[[ Data for this task open ]]

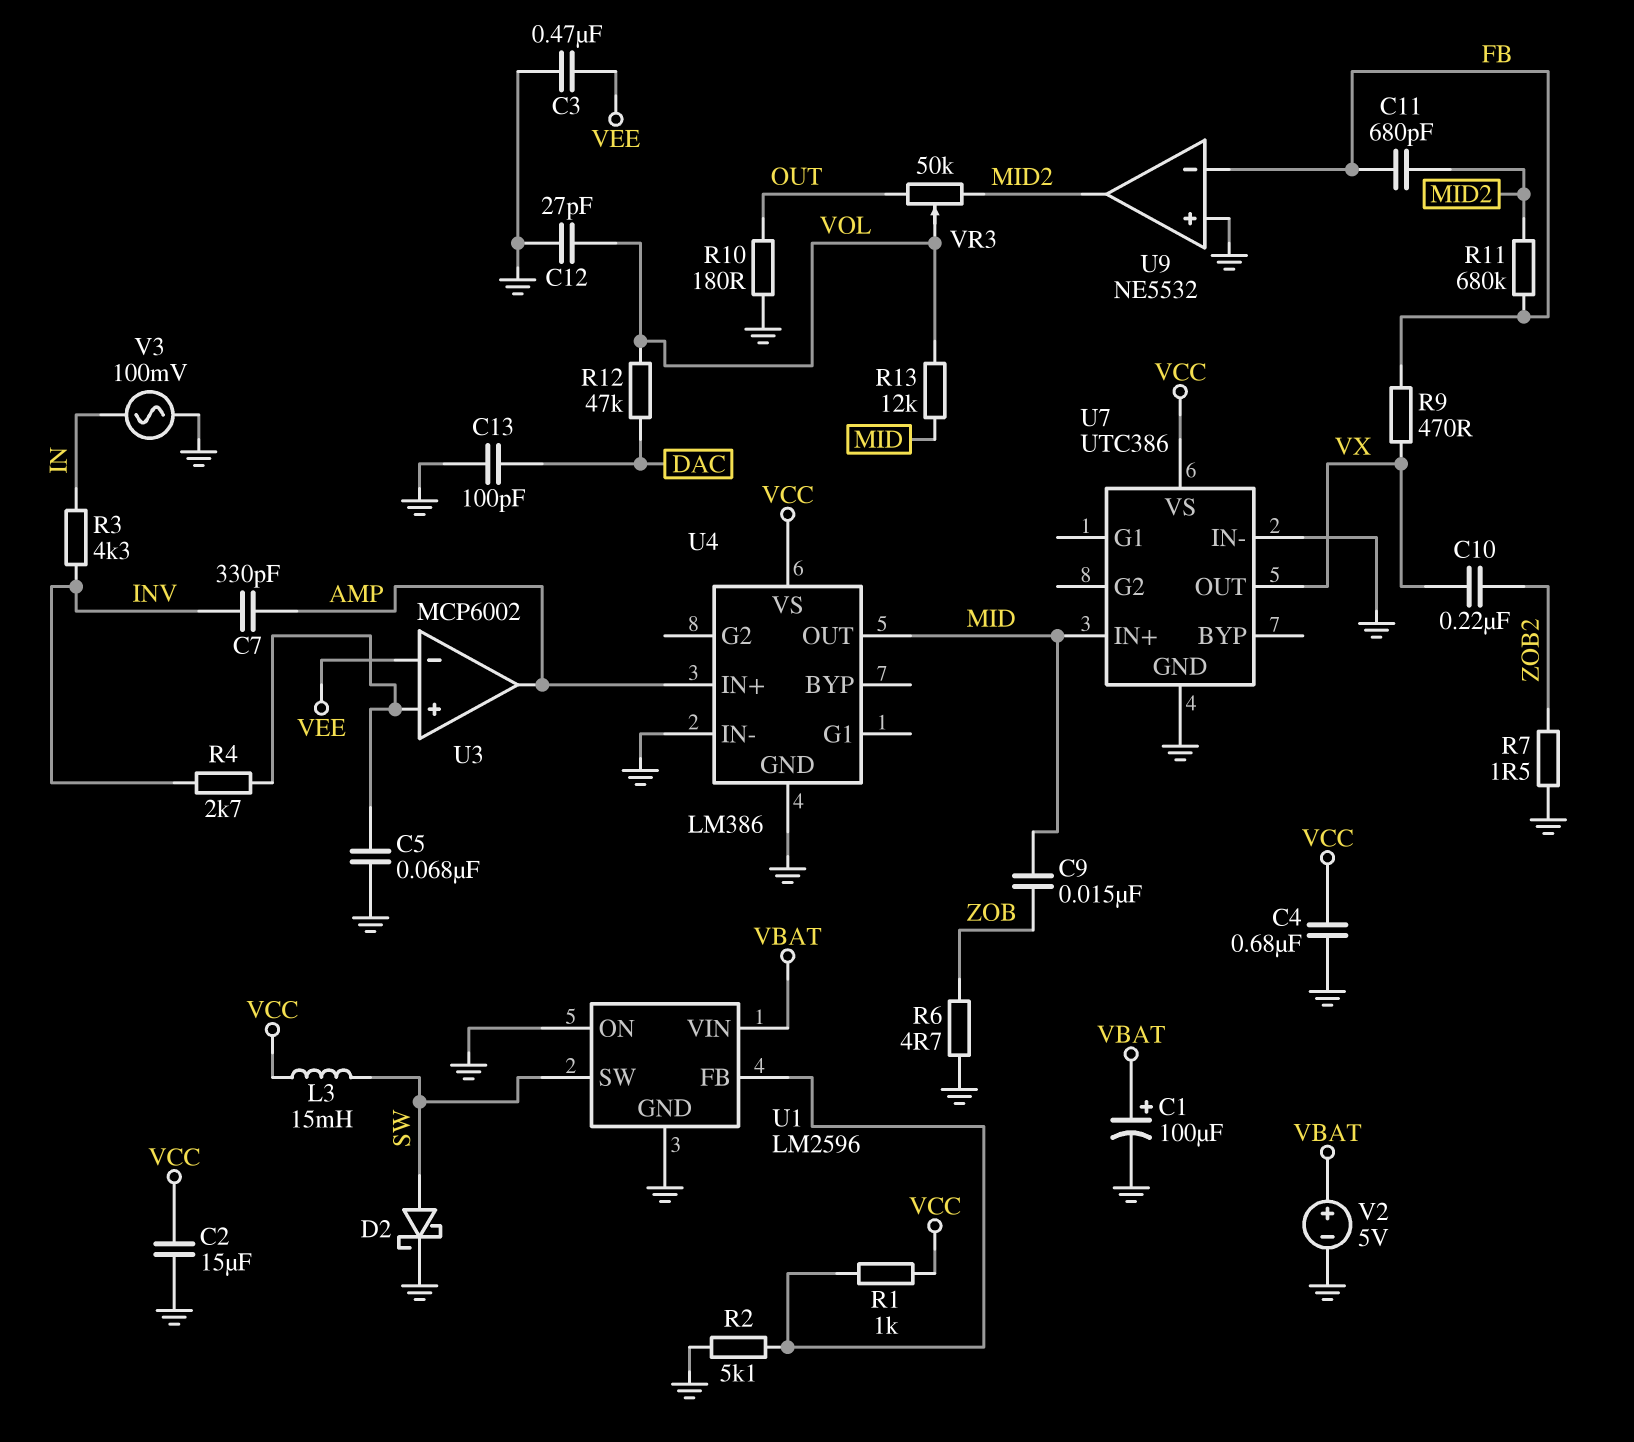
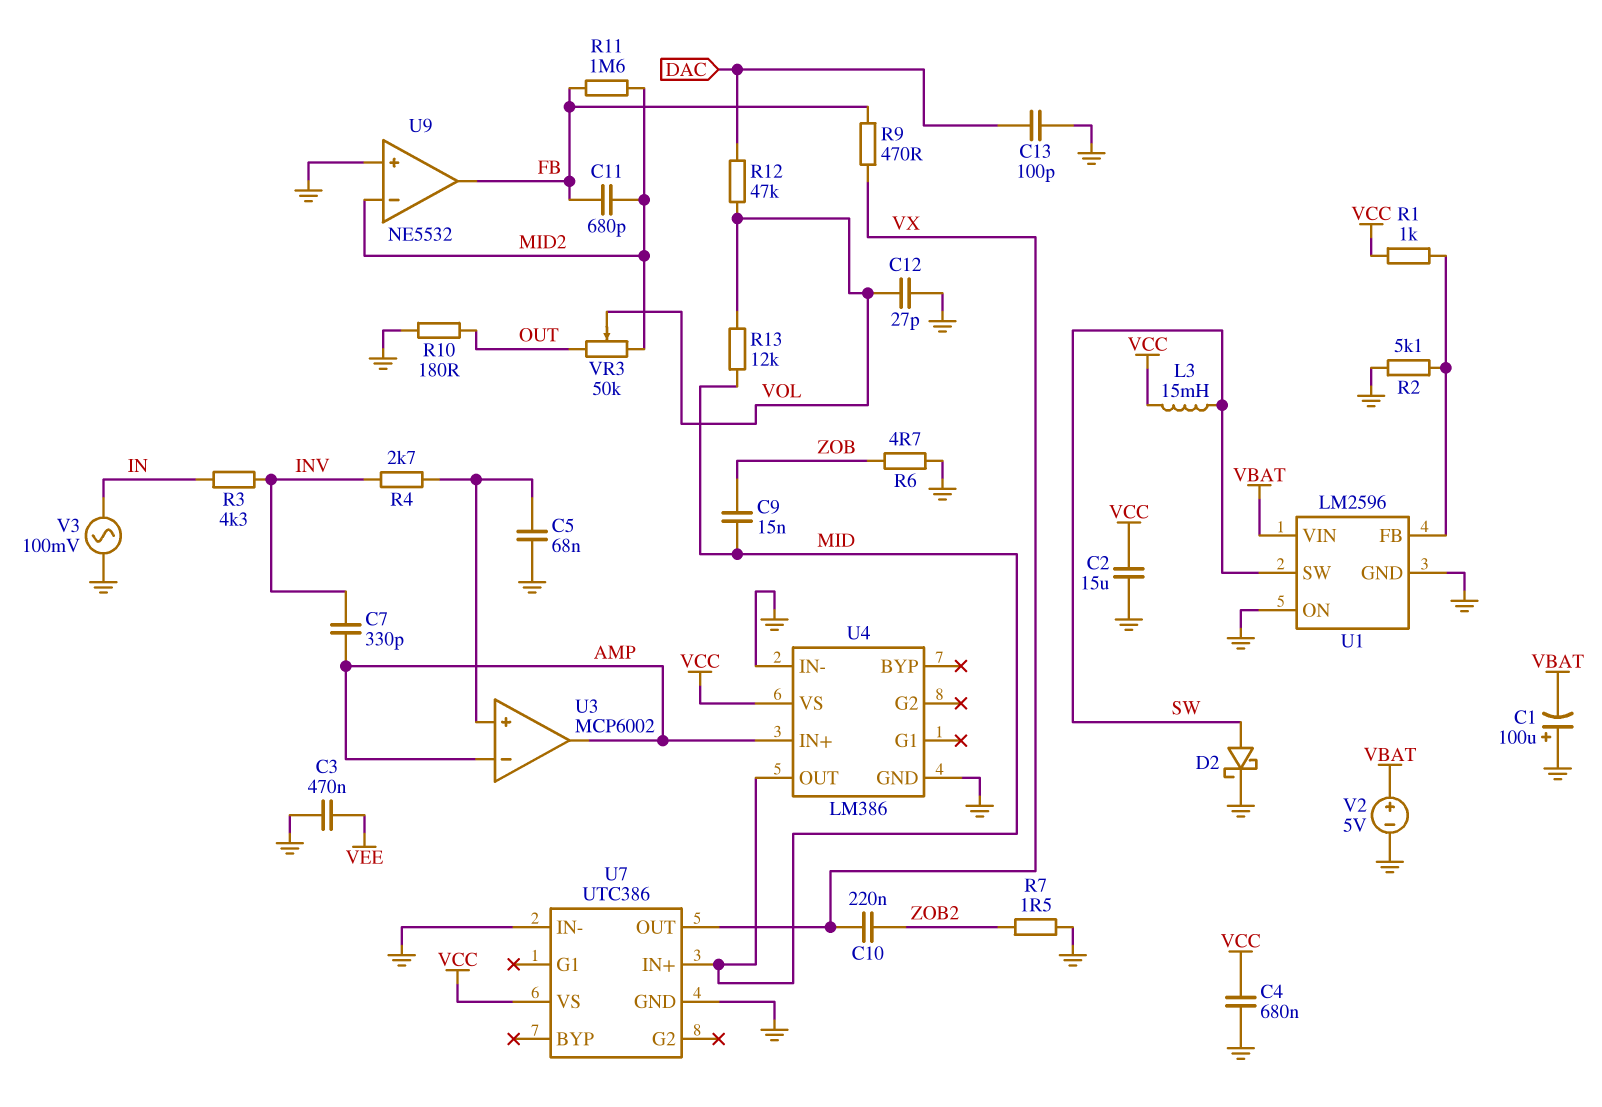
C1: 100uF (plus VBAT, minus GND) -> 100uF (plus GND, minus VBAT)
R11: 680k (FB, MID2) -> 1.6M (FB, MID2)
U3 pin in-: VEE -> AMP
U9 pin in-: FB -> MID2
U9 pin out: MID2 -> FB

[[ Data for this task closed ]]

## Problem to work on
Except for the pictures, copy every line of the records above exactly.

## Solution to this exercise
C1: 100uF (plus VBAT, minus GND) -> 100uF (plus GND, minus VBAT)
R11: 680k (FB, MID2) -> 1.6M (FB, MID2)
U3 pin in-: VEE -> AMP
U9 pin in-: FB -> MID2
U9 pin out: MID2 -> FB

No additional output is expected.